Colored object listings
# # # # #
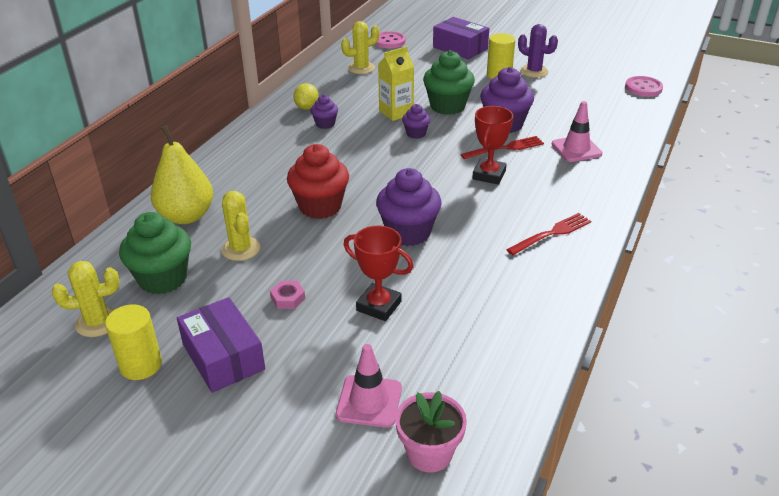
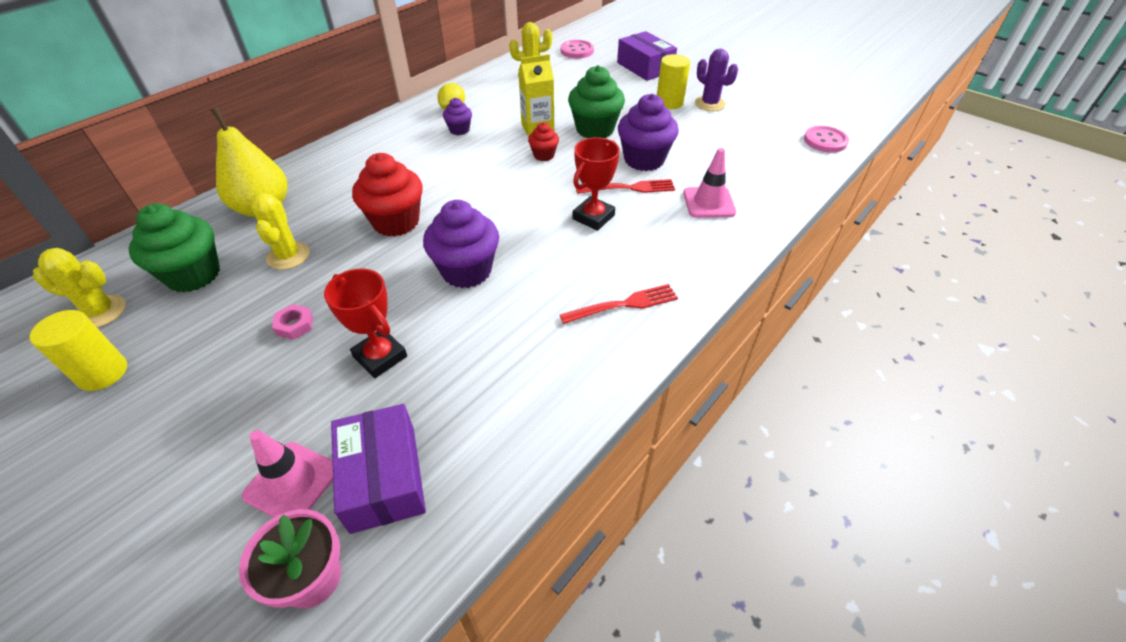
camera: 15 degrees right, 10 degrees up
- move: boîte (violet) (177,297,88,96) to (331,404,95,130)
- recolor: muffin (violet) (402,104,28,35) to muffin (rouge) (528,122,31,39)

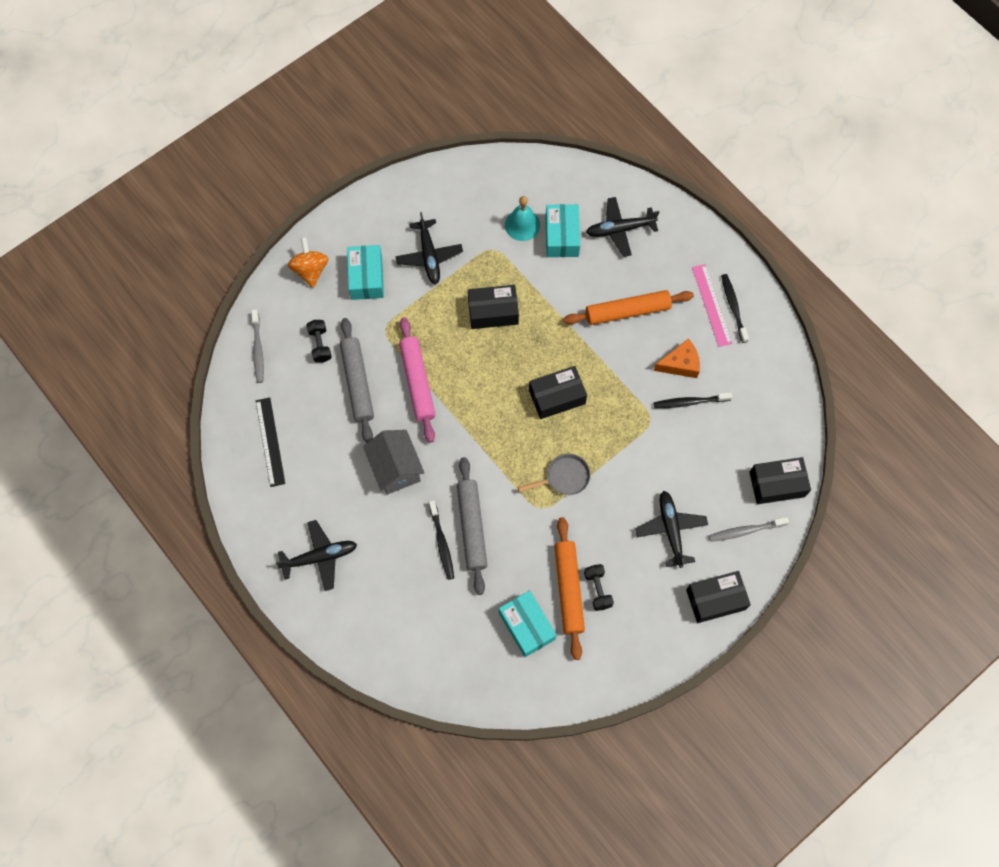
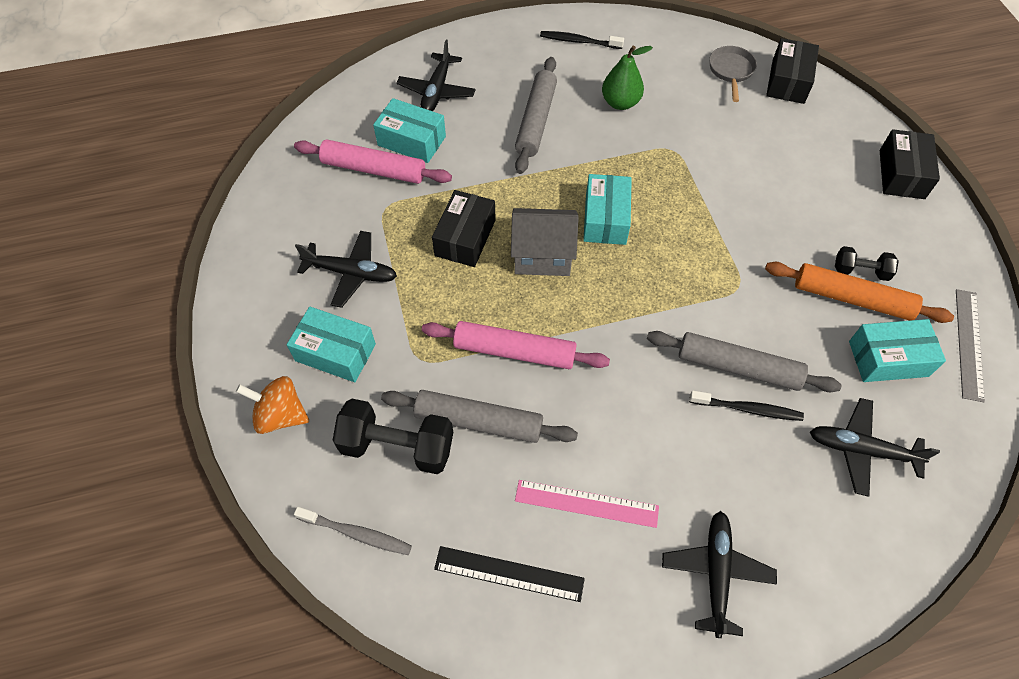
camera: 65 degrees left, 10 degrees down
- replace: cloche (turquoise) (505,196,35,45) to rouleau à pâtisserie (rose) (294,139,158,45)
- resize: haltère (noir) (306,320,26,42) = (333,399,120,75) x1.79
- move: maison (gris) (363,430,61,65) to (511,208,68,68)
- recolor: rouleau à pâtisserie (orange) (563,290,131,35) to rouleau à pâtisserie (gris) (515,57,42,117)
- move: règle (rose) (692,264,41,83) to (515,480,144,48)
- recolor: boîte (noir) (529,366,58,53) to boîte (turquoise) (583,174,49,71)
- replace: fromage (orange) (654,338,46,40) to poire (vert) (602,45,51,65)
- move: poêle (gris) (518,454,73,41) to (709,46,48,56)
- move: avion (noir) (635,491,73,77) to (810,398,130,99)
- insert: règle (gris) (956,289,29,113)
- delete: brosse à dents (noir) (654,392,78,16)
- delete: brosse à dents (gris) (709,517,80,25)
# # # # #
- Exercise description -
The task calls for duplicating the data exactly, with no images kept.

- Exercise response -
camera: 15 degrees right, 10 degrees up
- move: boîte (violet) (177,297,88,96) to (331,404,95,130)
- recolor: muffin (violet) (402,104,28,35) to muffin (rouge) (528,122,31,39)

camera: 65 degrees left, 10 degrees down
- replace: cloche (turquoise) (505,196,35,45) to rouleau à pâtisserie (rose) (294,139,158,45)
- resize: haltère (noir) (306,320,26,42) = (333,399,120,75) x1.79
- move: maison (gris) (363,430,61,65) to (511,208,68,68)
- recolor: rouleau à pâtisserie (orange) (563,290,131,35) to rouleau à pâtisserie (gris) (515,57,42,117)
- move: règle (rose) (692,264,41,83) to (515,480,144,48)
- recolor: boîte (noir) (529,366,58,53) to boîte (turquoise) (583,174,49,71)
- replace: fromage (orange) (654,338,46,40) to poire (vert) (602,45,51,65)
- move: poêle (gris) (518,454,73,41) to (709,46,48,56)
- move: avion (noir) (635,491,73,77) to (810,398,130,99)
- insert: règle (gris) (956,289,29,113)
- delete: brosse à dents (noir) (654,392,78,16)
- delete: brosse à dents (gris) (709,517,80,25)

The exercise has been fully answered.